What you should do
Across the listing below, how many lines include the word "scissors"? The answer is that number, with nothing added.

Available data
_ _ _
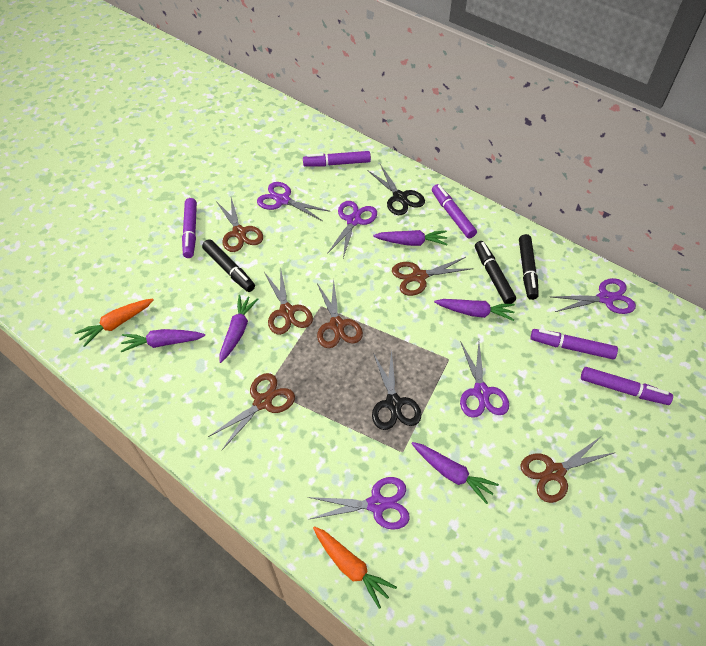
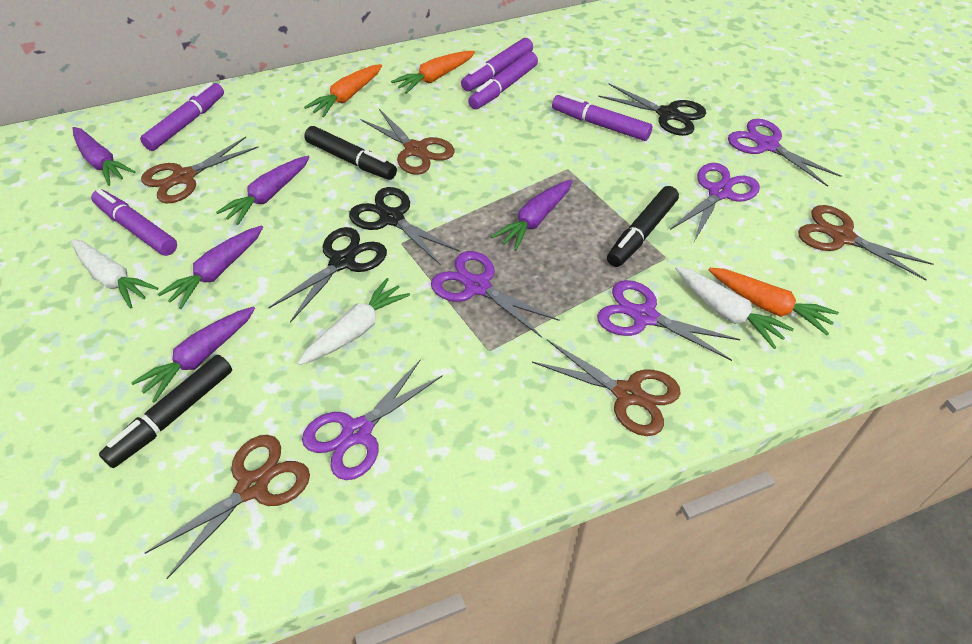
black scissors: 2 -> 3
brown scissors: 6 -> 5
orange carrot: 2 -> 3
white carrot: 0 -> 3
_ _ _
Answer for the task
2